------ STUDY MATERIAL

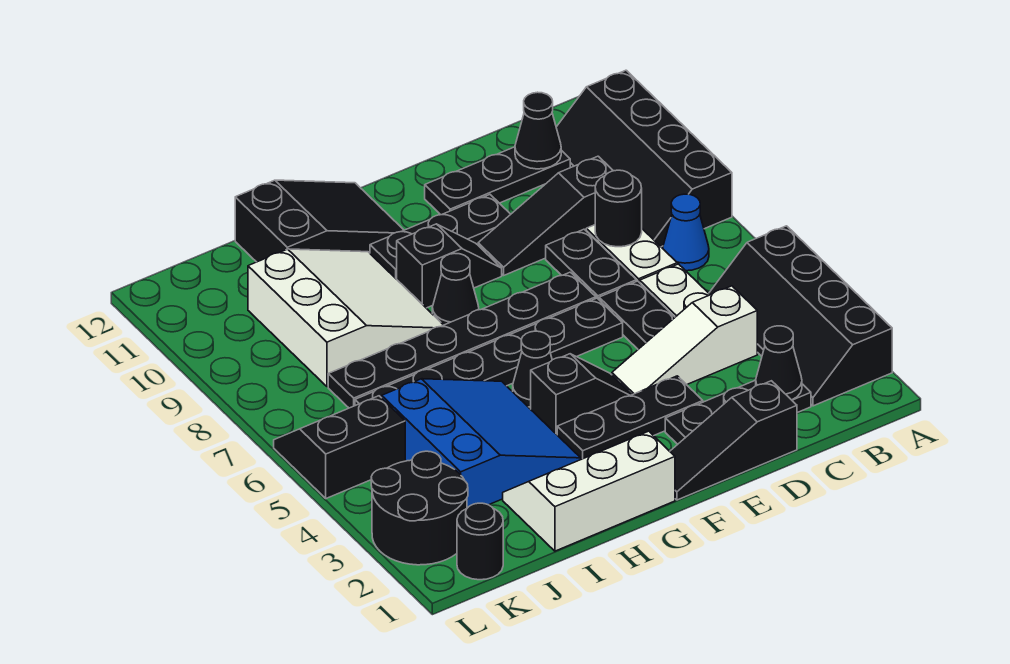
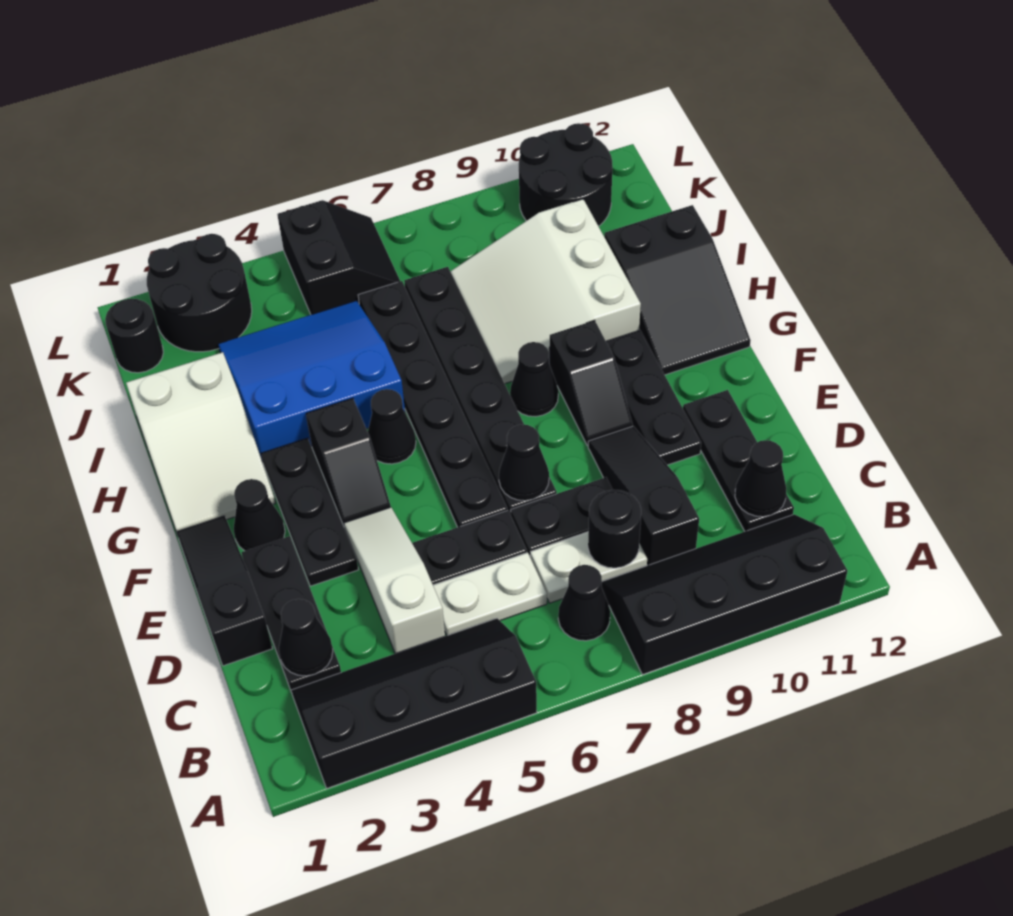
blue cone B7 level 1 -> black cone B7 level 1
none -> black cone E7 level 2
none -> black cone F2 level 1
white slope G1:I2 level 1 top 1 -> white slope G1:I2 level 1 top I
blue slope H3:J5 level 1 top J -> blue slope H3:J5 level 1 top H
white slope H8:J10 level 1 top J -> white slope H8:J10 level 1 top 10
none -> black round brick K10:L11 level 1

------------

## PROBLEM DESCRIPTION
Apart from the pictures, all of the data must be duplicated exactly as shown above.

## RESULT BELOW
blue cone B7 level 1 -> black cone B7 level 1
none -> black cone E7 level 2
none -> black cone F2 level 1
white slope G1:I2 level 1 top 1 -> white slope G1:I2 level 1 top I
blue slope H3:J5 level 1 top J -> blue slope H3:J5 level 1 top H
white slope H8:J10 level 1 top J -> white slope H8:J10 level 1 top 10
none -> black round brick K10:L11 level 1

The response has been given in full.